▶ **WHAT IS NEEDED**:
Print each of the lines below word for word, with nothing changed.

▶ **MATERIALS PROVIDED**:
----

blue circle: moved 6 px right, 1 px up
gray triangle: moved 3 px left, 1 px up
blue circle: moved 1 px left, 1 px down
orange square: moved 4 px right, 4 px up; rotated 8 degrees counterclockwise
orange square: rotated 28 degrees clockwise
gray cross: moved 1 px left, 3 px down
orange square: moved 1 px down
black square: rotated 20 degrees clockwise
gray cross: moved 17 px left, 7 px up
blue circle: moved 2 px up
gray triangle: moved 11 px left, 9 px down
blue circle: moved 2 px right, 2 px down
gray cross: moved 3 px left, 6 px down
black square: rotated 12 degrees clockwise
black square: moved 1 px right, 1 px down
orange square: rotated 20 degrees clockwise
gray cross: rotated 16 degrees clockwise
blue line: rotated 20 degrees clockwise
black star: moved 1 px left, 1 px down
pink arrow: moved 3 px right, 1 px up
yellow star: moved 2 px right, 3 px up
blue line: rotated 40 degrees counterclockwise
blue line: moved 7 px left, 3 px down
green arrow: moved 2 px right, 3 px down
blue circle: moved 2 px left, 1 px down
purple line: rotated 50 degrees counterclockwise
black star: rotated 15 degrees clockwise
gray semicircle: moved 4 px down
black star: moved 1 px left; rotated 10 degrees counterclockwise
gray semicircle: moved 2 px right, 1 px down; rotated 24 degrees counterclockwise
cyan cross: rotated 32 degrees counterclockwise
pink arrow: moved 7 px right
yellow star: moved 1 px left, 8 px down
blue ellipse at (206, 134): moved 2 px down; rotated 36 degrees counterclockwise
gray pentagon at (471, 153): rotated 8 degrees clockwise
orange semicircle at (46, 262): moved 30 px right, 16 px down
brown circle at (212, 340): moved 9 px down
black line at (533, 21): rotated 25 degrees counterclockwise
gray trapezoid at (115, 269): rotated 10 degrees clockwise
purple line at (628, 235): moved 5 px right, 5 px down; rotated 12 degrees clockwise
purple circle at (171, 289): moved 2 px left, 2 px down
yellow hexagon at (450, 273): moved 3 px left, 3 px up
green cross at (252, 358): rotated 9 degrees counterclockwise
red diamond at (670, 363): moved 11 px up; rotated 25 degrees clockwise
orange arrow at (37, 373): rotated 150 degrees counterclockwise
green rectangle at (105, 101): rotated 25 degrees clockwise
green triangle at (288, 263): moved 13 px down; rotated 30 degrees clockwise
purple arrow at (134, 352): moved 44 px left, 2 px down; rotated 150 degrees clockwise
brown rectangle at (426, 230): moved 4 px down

----

▶ **EXPECTED OUTPUT**:
blue circle: moved 6 px right, 1 px up
gray triangle: moved 3 px left, 1 px up
blue circle: moved 1 px left, 1 px down
orange square: moved 4 px right, 4 px up; rotated 8 degrees counterclockwise
orange square: rotated 28 degrees clockwise
gray cross: moved 1 px left, 3 px down
orange square: moved 1 px down
black square: rotated 20 degrees clockwise
gray cross: moved 17 px left, 7 px up
blue circle: moved 2 px up
gray triangle: moved 11 px left, 9 px down
blue circle: moved 2 px right, 2 px down
gray cross: moved 3 px left, 6 px down
black square: rotated 12 degrees clockwise
black square: moved 1 px right, 1 px down
orange square: rotated 20 degrees clockwise
gray cross: rotated 16 degrees clockwise
blue line: rotated 20 degrees clockwise
black star: moved 1 px left, 1 px down
pink arrow: moved 3 px right, 1 px up
yellow star: moved 2 px right, 3 px up
blue line: rotated 40 degrees counterclockwise
blue line: moved 7 px left, 3 px down
green arrow: moved 2 px right, 3 px down
blue circle: moved 2 px left, 1 px down
purple line: rotated 50 degrees counterclockwise
black star: rotated 15 degrees clockwise
gray semicircle: moved 4 px down
black star: moved 1 px left; rotated 10 degrees counterclockwise
gray semicircle: moved 2 px right, 1 px down; rotated 24 degrees counterclockwise
cyan cross: rotated 32 degrees counterclockwise
pink arrow: moved 7 px right
yellow star: moved 1 px left, 8 px down
blue ellipse at (206, 134): moved 2 px down; rotated 36 degrees counterclockwise
gray pentagon at (471, 153): rotated 8 degrees clockwise
orange semicircle at (46, 262): moved 30 px right, 16 px down
brown circle at (212, 340): moved 9 px down
black line at (533, 21): rotated 25 degrees counterclockwise
gray trapezoid at (115, 269): rotated 10 degrees clockwise
purple line at (628, 235): moved 5 px right, 5 px down; rotated 12 degrees clockwise
purple circle at (171, 289): moved 2 px left, 2 px down
yellow hexagon at (450, 273): moved 3 px left, 3 px up
green cross at (252, 358): rotated 9 degrees counterclockwise
red diamond at (670, 363): moved 11 px up; rotated 25 degrees clockwise
orange arrow at (37, 373): rotated 150 degrees counterclockwise
green rectangle at (105, 101): rotated 25 degrees clockwise
green triangle at (288, 263): moved 13 px down; rotated 30 degrees clockwise
purple arrow at (134, 352): moved 44 px left, 2 px down; rotated 150 degrees clockwise
brown rectangle at (426, 230): moved 4 px down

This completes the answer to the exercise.